EXERCISE GOAL: Every record is to be duplicated exactly as it reads, without its images.

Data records

┌──

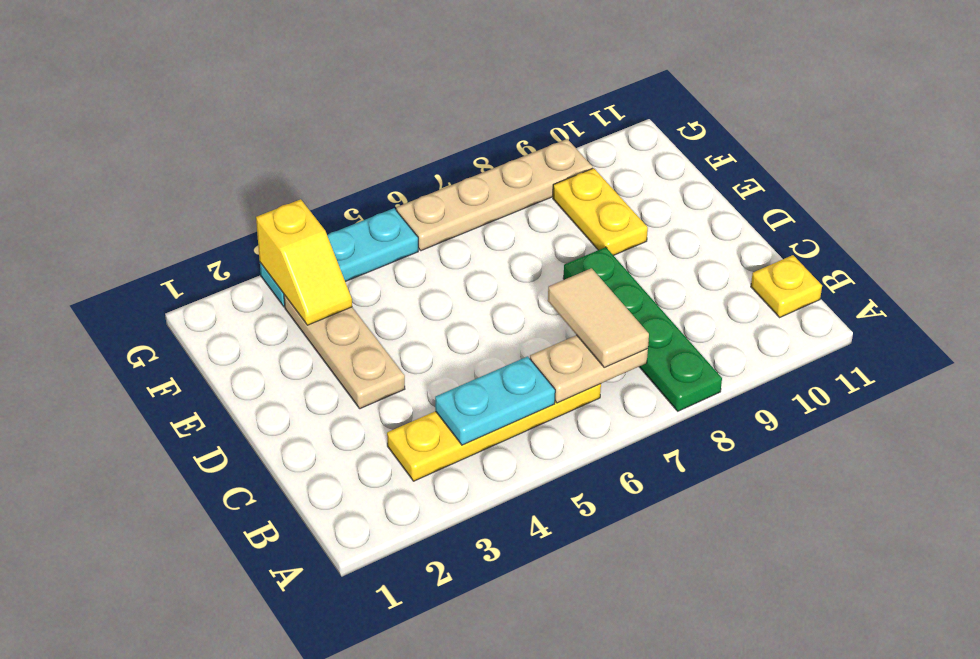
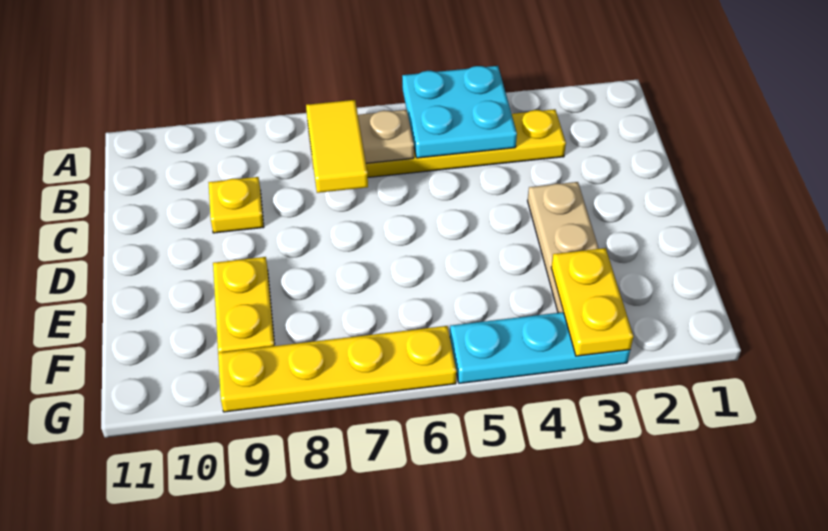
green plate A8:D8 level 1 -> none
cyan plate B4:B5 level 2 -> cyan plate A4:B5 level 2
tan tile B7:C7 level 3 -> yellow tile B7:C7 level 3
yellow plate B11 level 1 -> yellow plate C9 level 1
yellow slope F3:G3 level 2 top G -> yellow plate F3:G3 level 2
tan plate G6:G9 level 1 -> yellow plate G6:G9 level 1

└──

RESULT OF THE EXERCISE:
green plate A8:D8 level 1 -> none
cyan plate B4:B5 level 2 -> cyan plate A4:B5 level 2
tan tile B7:C7 level 3 -> yellow tile B7:C7 level 3
yellow plate B11 level 1 -> yellow plate C9 level 1
yellow slope F3:G3 level 2 top G -> yellow plate F3:G3 level 2
tan plate G6:G9 level 1 -> yellow plate G6:G9 level 1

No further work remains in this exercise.